EXERCISE DESCRIPTION >> Skip any pictures. Repeat the data exactly, from its first line through the line that holds "Someone carried the puchar", both included.

DATA FOR REVIEW >>
================================

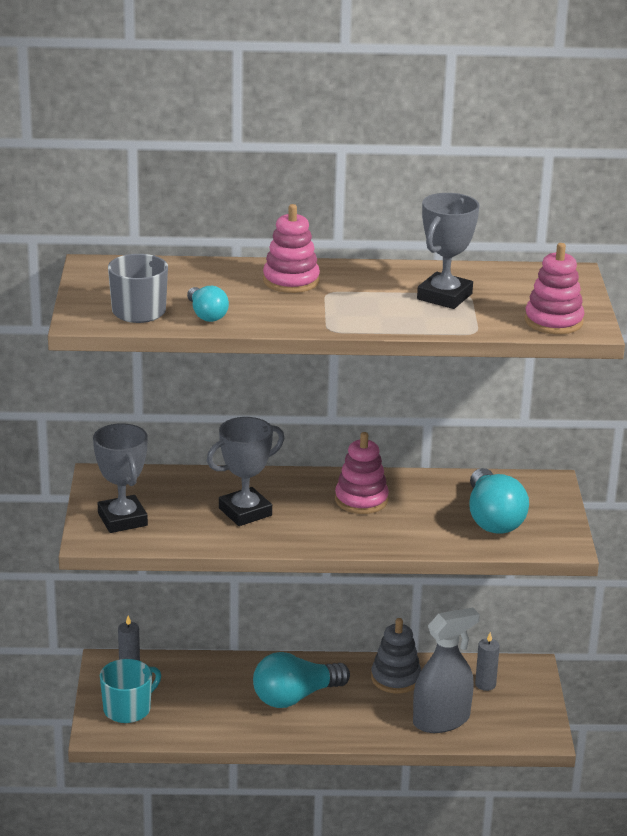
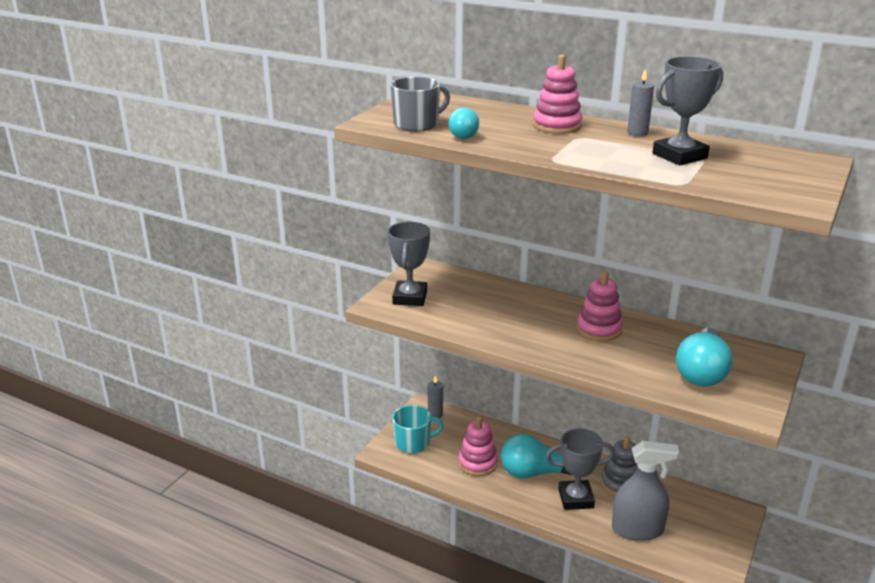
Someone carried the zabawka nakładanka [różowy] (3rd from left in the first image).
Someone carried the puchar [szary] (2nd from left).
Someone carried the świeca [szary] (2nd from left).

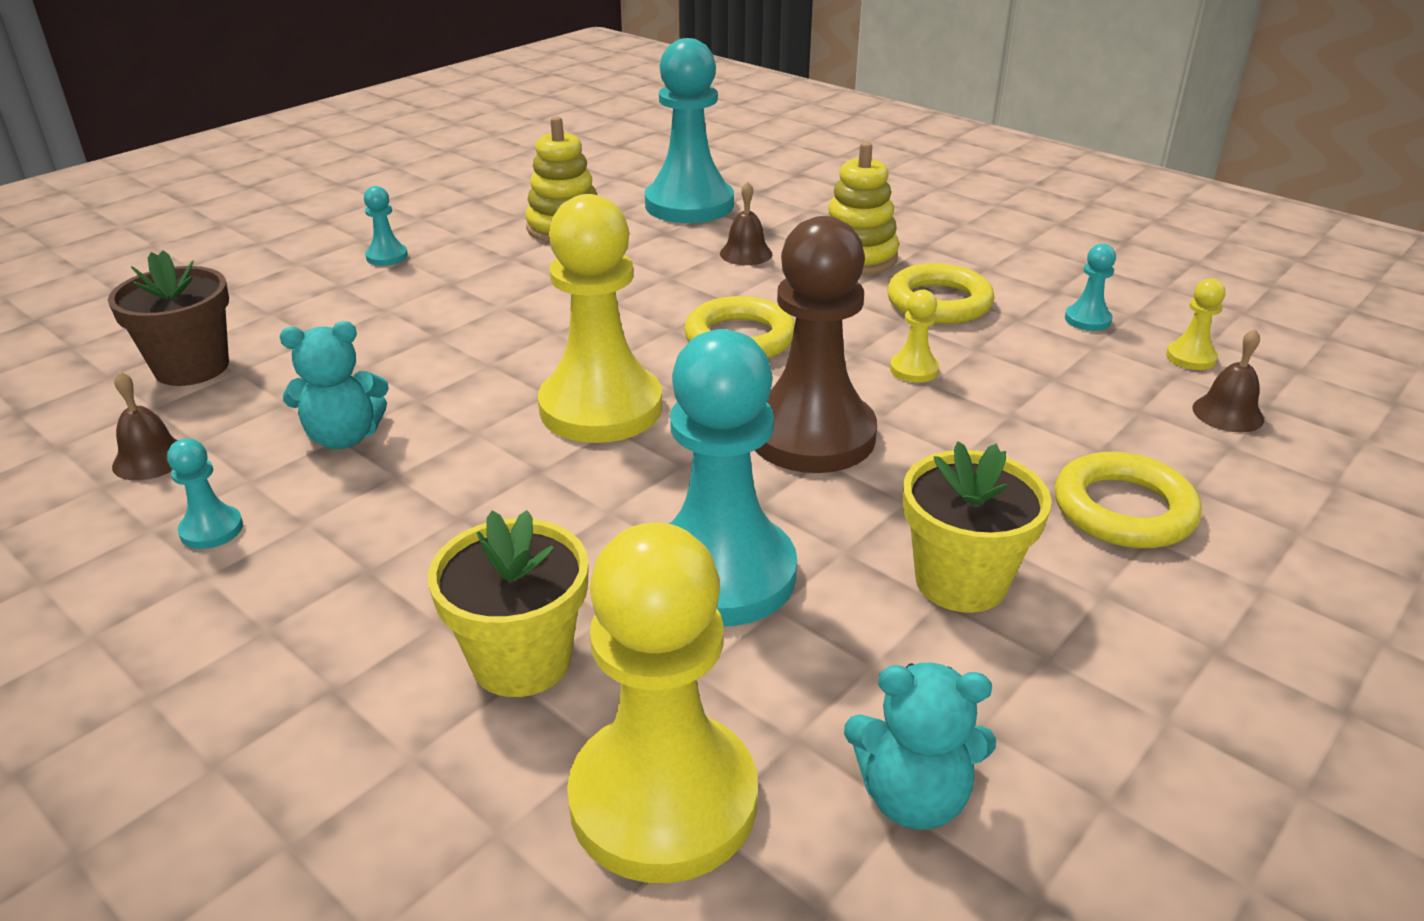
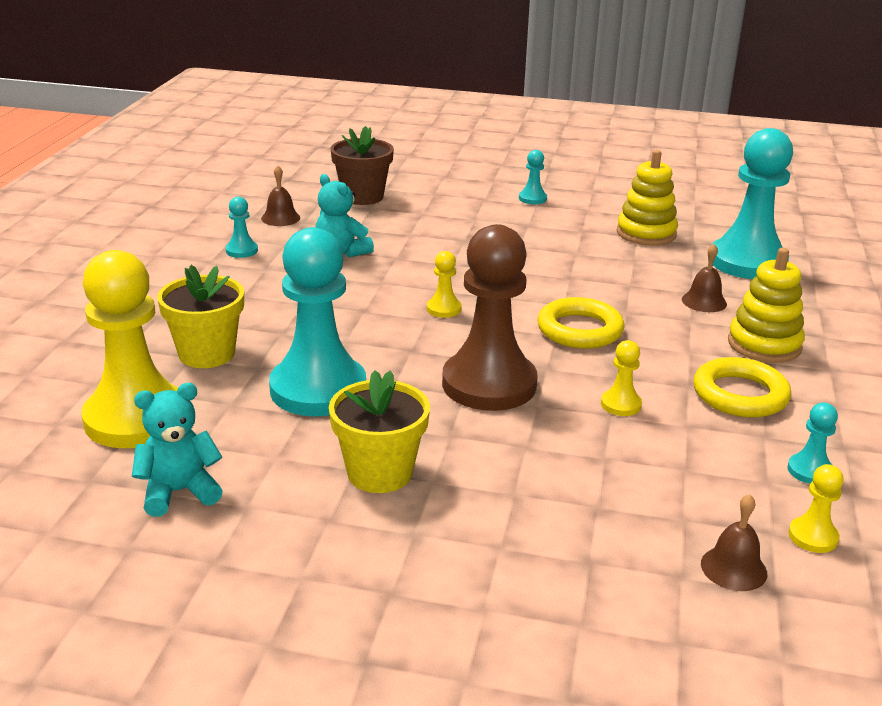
Someone rotated the miś [turkusowy] (2nd from left in the first image) by 90 degrees clockwise.
Someone scaled the pionek [żółty] (1st from left in the first image) by 0.42.
Someone took away the pierścień [żółty] (3rd from left).

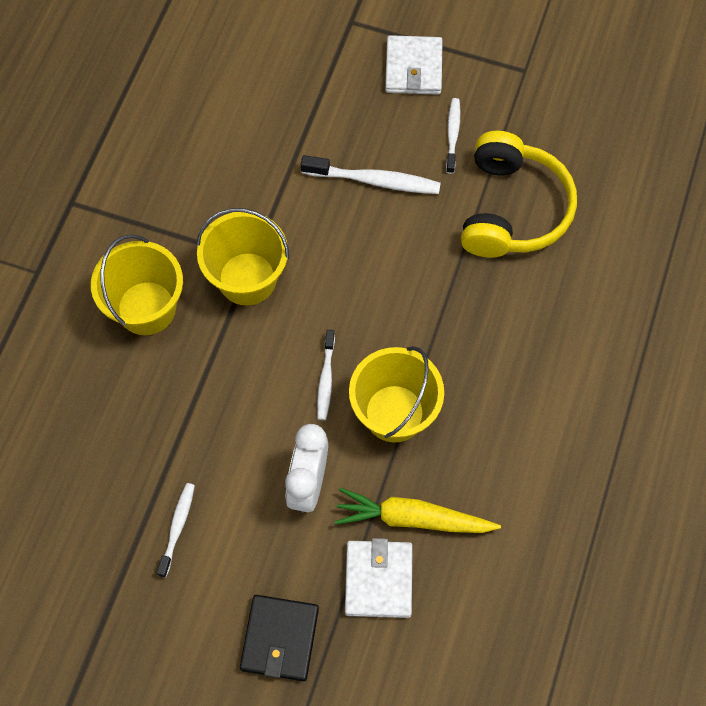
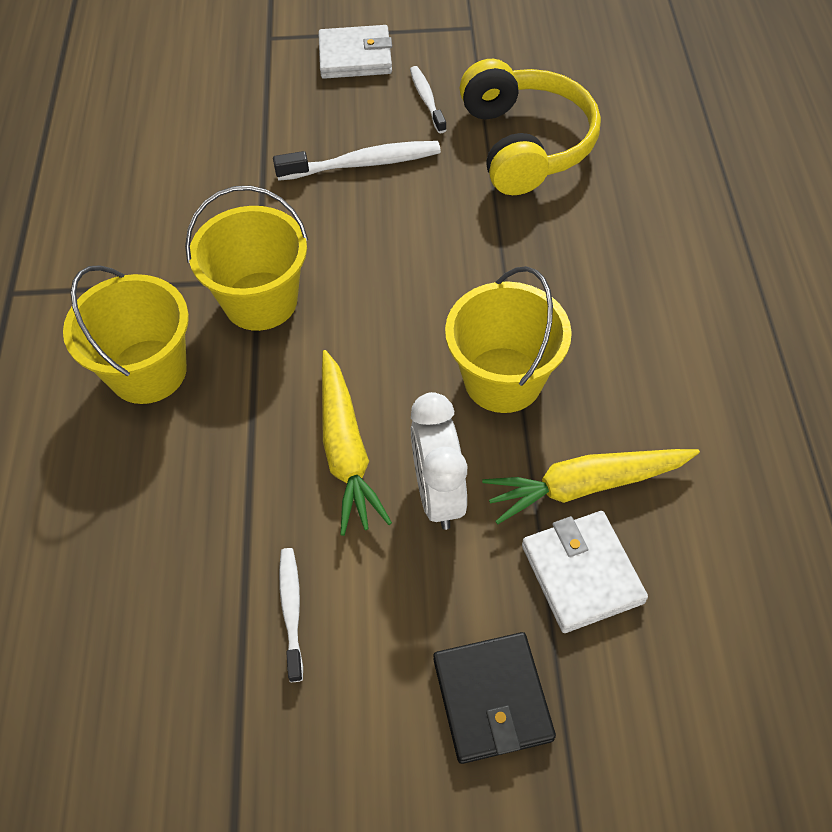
Someone rotated the portfel [biały] (2nd from left in the first image) by 75 degrees counterclockwise.
Someone put down the marchewka [żółty] (1st from left).
Someone took away the szczoteczka do zębów [biały] (2nd from left).

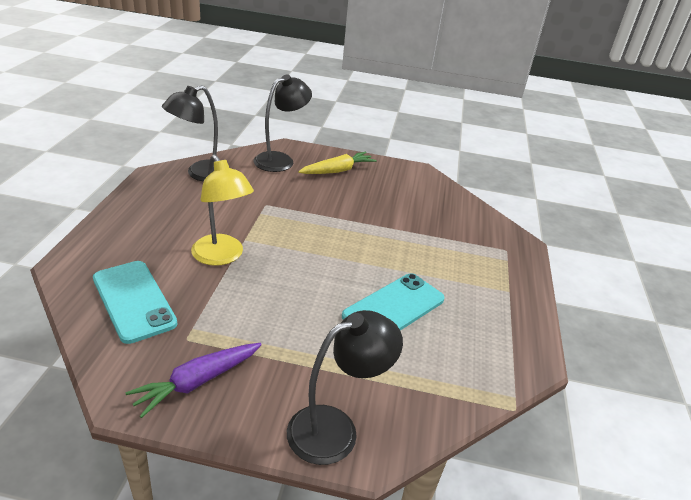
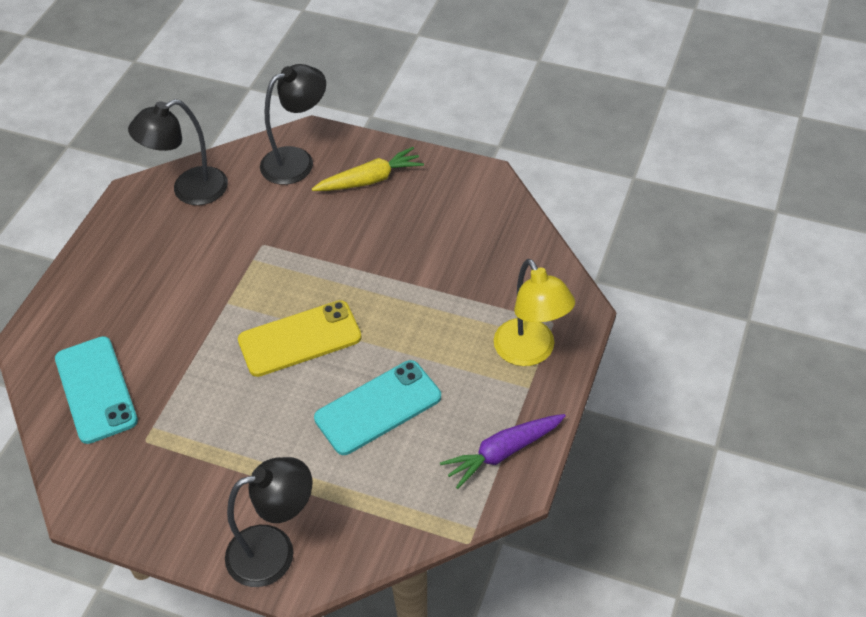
Someone put down the telefon [żółty].
Someone carried the marchewka [fioletowy].
Someone carried the lampka [żółty].

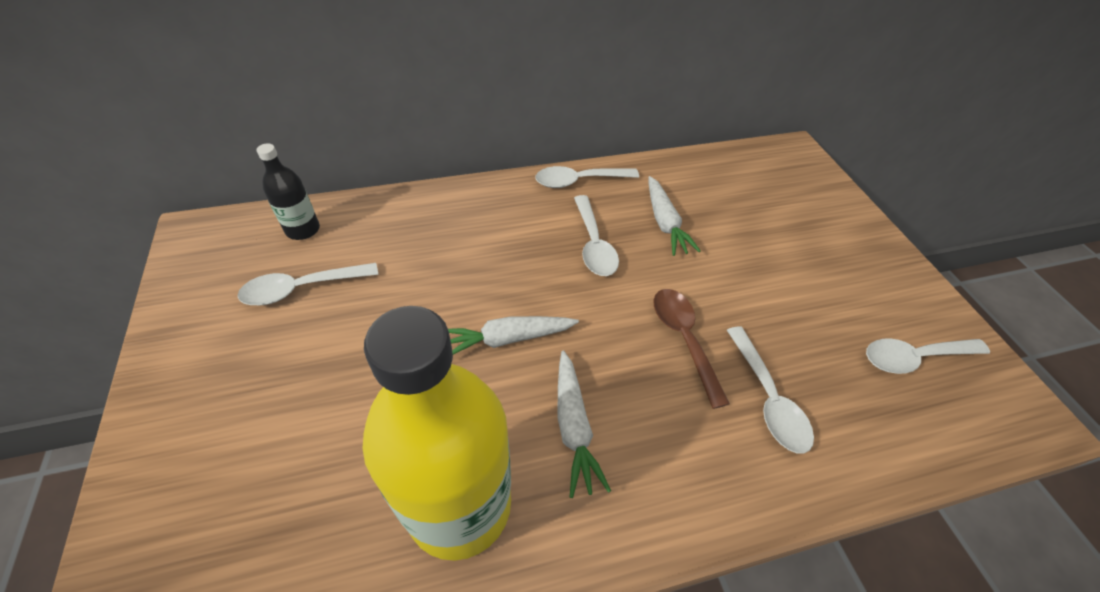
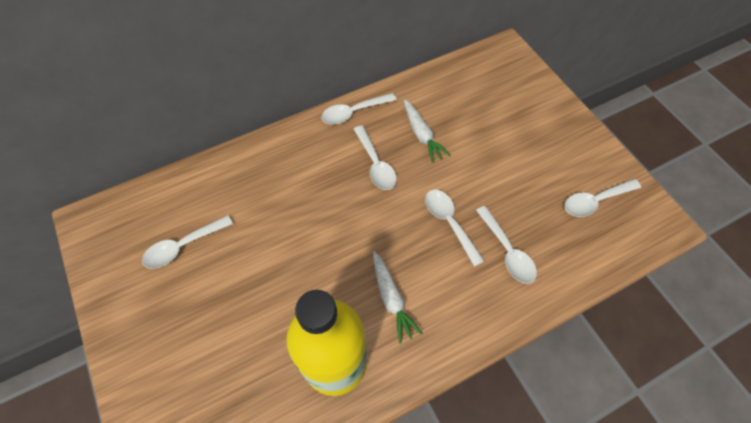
Someone repainted the łyżka [brązowy], which became the łyżka [biały] (4th from left).
Someone took away the butelka [czarny].
Someone took away the marchewka [biały] (1st from left).

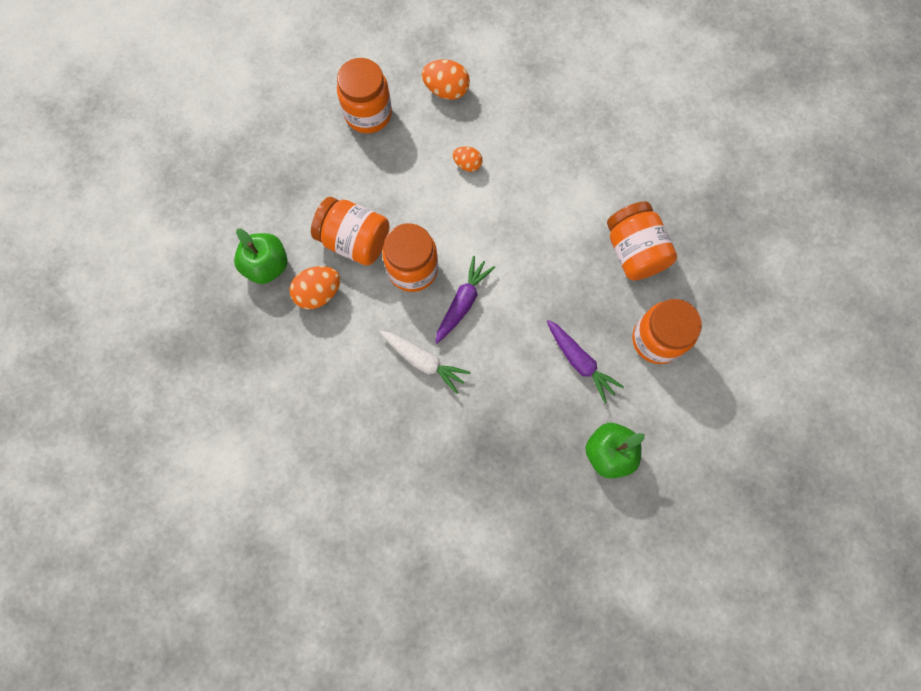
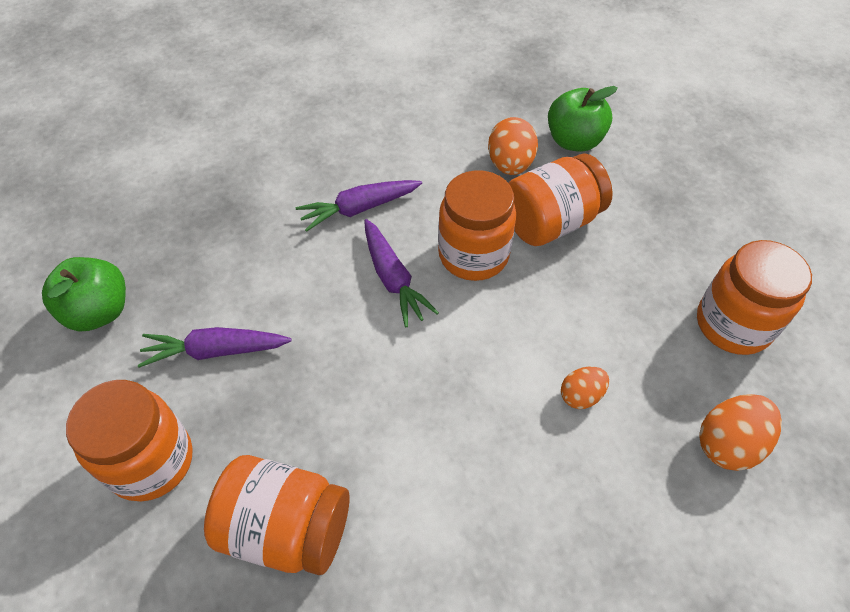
Someone repainted the marchewka [biały], which became the marchewka [fioletowy] (2nd from left).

================================

EXERCISE RESULT >>
Someone carried the zabawka nakładanka [różowy] (3rd from left in the first image).
Someone carried the puchar [szary] (2nd from left).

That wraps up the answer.